Retype all of the rows below character for character, with no changes.

■ ■ ■ ■ ■

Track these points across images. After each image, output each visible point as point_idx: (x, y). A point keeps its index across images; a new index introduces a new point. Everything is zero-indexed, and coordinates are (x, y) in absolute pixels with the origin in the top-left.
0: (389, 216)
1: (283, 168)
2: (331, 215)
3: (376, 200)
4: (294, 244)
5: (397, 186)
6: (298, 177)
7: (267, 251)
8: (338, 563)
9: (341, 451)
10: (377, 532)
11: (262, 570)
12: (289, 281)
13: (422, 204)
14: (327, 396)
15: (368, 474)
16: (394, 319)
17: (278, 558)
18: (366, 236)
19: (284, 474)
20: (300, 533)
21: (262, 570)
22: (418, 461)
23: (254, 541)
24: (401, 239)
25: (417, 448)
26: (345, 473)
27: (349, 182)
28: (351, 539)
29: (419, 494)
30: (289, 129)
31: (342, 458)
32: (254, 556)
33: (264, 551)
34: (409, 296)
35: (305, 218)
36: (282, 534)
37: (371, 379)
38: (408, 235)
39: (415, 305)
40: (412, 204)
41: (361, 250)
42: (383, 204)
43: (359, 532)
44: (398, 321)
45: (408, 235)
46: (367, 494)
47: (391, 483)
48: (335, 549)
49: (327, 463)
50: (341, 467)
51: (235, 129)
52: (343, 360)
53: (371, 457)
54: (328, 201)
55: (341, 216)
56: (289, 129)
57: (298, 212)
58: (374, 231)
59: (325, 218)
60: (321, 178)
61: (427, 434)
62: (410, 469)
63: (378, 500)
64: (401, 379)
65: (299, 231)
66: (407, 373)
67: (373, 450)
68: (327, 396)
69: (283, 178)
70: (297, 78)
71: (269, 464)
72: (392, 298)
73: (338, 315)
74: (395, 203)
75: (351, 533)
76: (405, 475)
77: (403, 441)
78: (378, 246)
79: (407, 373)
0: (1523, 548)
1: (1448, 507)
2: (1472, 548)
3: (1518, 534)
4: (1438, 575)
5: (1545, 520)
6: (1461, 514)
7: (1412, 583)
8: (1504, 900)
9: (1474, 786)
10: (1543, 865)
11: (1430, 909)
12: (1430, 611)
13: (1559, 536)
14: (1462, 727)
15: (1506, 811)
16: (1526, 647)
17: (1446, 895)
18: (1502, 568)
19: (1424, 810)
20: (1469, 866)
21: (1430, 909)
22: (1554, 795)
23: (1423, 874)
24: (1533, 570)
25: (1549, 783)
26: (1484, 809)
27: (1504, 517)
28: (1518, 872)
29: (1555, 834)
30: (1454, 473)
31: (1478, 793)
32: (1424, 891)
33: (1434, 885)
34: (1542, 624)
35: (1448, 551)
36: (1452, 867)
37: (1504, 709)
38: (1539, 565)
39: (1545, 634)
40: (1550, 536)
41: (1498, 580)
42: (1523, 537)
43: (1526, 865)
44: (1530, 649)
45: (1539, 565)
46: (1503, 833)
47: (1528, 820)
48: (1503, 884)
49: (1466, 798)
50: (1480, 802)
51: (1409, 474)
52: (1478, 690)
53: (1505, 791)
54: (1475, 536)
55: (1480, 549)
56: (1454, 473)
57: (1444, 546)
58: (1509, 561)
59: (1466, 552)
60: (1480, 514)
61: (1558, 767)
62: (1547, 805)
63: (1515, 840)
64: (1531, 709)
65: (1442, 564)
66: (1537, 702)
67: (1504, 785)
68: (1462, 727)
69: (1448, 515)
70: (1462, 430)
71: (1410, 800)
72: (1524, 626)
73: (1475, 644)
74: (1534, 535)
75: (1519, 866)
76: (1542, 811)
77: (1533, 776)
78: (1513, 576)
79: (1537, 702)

■ ■ ■ ■ ■

(Output for this exercise):
Track these points across images. After each image, output each visible point as point_idx: (x, y). A point keeps its index across images; a new index introduces a new point. Everything is zero-indexed, and coordinates are (x, y) in absolute pixels with the origin in the top-left.
0: (389, 216)
1: (283, 168)
2: (331, 215)
3: (376, 200)
4: (294, 244)
5: (397, 186)
6: (298, 177)
7: (267, 251)
8: (338, 563)
9: (341, 451)
10: (377, 532)
11: (262, 570)
12: (289, 281)
13: (422, 204)
14: (327, 396)
15: (368, 474)
16: (394, 319)
17: (278, 558)
18: (366, 236)
19: (284, 474)
20: (300, 533)
21: (262, 570)
22: (418, 461)
23: (254, 541)
24: (401, 239)
25: (417, 448)
26: (345, 473)
27: (349, 182)
28: (351, 539)
29: (419, 494)
30: (289, 129)
31: (342, 458)
32: (254, 556)
33: (264, 551)
34: (409, 296)
35: (305, 218)
36: (282, 534)
37: (371, 379)
38: (408, 235)
39: (415, 305)
40: (412, 204)
41: (361, 250)
42: (383, 204)
43: (359, 532)
44: (398, 321)
45: (408, 235)
46: (367, 494)
47: (391, 483)
48: (335, 549)
49: (327, 463)
50: (341, 467)
51: (235, 129)
52: (343, 360)
53: (371, 457)
54: (328, 201)
55: (341, 216)
56: (289, 129)
57: (298, 212)
58: (374, 231)
59: (325, 218)
60: (321, 178)
61: (427, 434)
62: (410, 469)
63: (378, 500)
64: (401, 379)
65: (299, 231)
66: (407, 373)
67: (373, 450)
68: (327, 396)
69: (283, 178)
70: (297, 78)
71: (269, 464)
72: (392, 298)
73: (338, 315)
74: (395, 203)
75: (351, 533)
76: (405, 475)
77: (403, 441)
78: (378, 246)
79: (407, 373)
0: (1523, 548)
1: (1448, 507)
2: (1472, 548)
3: (1518, 534)
4: (1438, 575)
5: (1545, 520)
6: (1461, 514)
7: (1412, 583)
8: (1504, 900)
9: (1474, 786)
10: (1543, 865)
11: (1430, 909)
12: (1430, 611)
13: (1559, 536)
14: (1462, 727)
15: (1506, 811)
16: (1526, 647)
17: (1446, 895)
18: (1502, 568)
19: (1424, 810)
20: (1469, 866)
21: (1430, 909)
22: (1554, 795)
23: (1423, 874)
24: (1533, 570)
25: (1549, 783)
26: (1484, 809)
27: (1504, 517)
28: (1518, 872)
29: (1555, 834)
30: (1454, 473)
31: (1478, 793)
32: (1424, 891)
33: (1434, 885)
34: (1542, 624)
35: (1448, 551)
36: (1452, 867)
37: (1504, 709)
38: (1539, 565)
39: (1545, 634)
40: (1550, 536)
41: (1498, 580)
42: (1523, 537)
43: (1526, 865)
44: (1530, 649)
45: (1539, 565)
46: (1503, 833)
47: (1528, 820)
48: (1503, 884)
49: (1466, 798)
50: (1480, 802)
51: (1409, 474)
52: (1478, 690)
53: (1505, 791)
54: (1475, 536)
55: (1480, 549)
56: (1454, 473)
57: (1444, 546)
58: (1509, 561)
59: (1466, 552)
60: (1480, 514)
61: (1558, 767)
62: (1547, 805)
63: (1515, 840)
64: (1531, 709)
65: (1442, 564)
66: (1537, 702)
67: (1504, 785)
68: (1462, 727)
69: (1448, 515)
70: (1462, 430)
71: (1410, 800)
72: (1524, 626)
73: (1475, 644)
74: (1534, 535)
75: (1519, 866)
76: (1542, 811)
77: (1533, 776)
78: (1513, 576)
79: (1537, 702)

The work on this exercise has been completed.